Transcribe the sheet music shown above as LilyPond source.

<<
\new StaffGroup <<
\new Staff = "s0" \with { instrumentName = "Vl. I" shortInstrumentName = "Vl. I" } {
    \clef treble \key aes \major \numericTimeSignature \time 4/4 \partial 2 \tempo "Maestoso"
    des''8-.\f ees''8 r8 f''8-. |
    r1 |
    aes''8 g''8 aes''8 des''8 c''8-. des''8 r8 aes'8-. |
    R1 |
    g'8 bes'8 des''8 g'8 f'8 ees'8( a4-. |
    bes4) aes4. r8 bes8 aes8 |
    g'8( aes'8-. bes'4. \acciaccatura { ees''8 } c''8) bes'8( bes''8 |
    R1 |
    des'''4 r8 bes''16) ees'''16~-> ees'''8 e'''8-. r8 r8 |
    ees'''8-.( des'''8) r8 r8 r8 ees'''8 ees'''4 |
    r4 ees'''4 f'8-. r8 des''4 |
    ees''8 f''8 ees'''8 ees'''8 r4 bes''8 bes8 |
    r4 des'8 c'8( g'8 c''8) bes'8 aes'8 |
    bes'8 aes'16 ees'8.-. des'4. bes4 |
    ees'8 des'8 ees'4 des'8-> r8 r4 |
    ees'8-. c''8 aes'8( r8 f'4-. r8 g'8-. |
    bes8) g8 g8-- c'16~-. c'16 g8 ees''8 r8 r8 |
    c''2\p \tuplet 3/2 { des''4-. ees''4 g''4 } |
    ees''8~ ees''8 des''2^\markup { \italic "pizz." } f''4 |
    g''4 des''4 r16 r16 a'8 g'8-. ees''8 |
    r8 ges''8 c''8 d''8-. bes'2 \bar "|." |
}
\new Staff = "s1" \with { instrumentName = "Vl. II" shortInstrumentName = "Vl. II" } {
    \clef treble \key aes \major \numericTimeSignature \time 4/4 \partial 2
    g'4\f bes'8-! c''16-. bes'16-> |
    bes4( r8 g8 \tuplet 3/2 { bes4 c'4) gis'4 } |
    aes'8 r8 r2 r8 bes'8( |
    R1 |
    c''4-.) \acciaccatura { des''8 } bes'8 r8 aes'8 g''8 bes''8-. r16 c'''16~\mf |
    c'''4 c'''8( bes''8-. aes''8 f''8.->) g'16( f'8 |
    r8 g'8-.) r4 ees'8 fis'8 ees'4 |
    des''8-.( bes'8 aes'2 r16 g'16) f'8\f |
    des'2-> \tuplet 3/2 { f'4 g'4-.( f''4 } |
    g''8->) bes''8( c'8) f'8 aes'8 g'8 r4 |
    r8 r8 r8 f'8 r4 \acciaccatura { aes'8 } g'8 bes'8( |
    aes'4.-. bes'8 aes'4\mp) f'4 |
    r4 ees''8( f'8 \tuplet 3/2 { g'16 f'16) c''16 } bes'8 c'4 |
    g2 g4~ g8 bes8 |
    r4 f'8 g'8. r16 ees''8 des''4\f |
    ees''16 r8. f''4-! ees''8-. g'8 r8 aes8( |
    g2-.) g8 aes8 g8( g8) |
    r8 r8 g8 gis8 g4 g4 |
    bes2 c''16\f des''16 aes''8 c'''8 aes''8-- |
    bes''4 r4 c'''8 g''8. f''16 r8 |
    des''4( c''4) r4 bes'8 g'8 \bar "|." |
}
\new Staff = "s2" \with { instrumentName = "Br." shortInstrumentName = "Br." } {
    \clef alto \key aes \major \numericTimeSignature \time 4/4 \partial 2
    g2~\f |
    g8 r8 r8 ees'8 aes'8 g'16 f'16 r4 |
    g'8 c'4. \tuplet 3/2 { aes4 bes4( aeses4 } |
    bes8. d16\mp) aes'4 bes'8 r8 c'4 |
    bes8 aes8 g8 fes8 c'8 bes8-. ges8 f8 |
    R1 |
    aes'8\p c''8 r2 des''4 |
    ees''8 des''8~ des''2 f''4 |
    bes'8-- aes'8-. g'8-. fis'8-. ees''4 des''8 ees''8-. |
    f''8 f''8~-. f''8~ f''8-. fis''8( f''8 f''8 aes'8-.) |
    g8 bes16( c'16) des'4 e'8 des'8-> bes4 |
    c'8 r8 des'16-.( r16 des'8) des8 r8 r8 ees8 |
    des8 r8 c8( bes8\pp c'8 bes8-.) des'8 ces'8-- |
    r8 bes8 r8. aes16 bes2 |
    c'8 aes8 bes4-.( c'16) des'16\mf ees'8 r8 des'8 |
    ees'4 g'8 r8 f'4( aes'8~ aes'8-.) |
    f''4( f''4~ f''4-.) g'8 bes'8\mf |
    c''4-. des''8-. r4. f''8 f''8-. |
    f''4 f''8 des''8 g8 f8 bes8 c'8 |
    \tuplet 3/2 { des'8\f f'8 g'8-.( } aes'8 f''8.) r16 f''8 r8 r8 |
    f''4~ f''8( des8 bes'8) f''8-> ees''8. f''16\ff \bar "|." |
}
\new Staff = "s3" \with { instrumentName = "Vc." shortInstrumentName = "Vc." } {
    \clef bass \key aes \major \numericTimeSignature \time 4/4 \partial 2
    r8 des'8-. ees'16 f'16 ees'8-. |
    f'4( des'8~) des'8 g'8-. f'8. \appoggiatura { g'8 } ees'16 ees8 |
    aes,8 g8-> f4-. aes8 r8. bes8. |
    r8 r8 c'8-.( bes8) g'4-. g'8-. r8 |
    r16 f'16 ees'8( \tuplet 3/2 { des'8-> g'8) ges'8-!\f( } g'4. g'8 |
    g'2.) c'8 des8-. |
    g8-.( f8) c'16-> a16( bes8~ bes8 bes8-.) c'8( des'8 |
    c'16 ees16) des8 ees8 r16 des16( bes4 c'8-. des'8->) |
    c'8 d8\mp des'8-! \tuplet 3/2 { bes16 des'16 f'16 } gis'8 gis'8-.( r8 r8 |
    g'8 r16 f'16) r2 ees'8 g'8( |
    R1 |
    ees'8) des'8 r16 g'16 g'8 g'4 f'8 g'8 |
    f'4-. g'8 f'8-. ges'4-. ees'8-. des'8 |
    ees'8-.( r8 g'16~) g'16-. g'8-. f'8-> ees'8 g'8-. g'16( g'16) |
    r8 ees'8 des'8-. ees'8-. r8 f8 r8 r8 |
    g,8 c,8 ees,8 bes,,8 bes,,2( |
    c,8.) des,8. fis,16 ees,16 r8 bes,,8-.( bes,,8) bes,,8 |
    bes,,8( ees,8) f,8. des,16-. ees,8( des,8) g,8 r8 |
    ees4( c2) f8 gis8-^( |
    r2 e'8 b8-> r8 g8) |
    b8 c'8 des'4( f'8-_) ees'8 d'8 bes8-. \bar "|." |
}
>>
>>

....

TO DO -
Pick out each line of the entries above that contains the word "treble" and copy those lines in full.

WRITTEN REPLY -
    \clef treble \key aes \major \numericTimeSignature \time 4/4 \partial 2 \tempo "Maestoso"
    \clef treble \key aes \major \numericTimeSignature \time 4/4 \partial 2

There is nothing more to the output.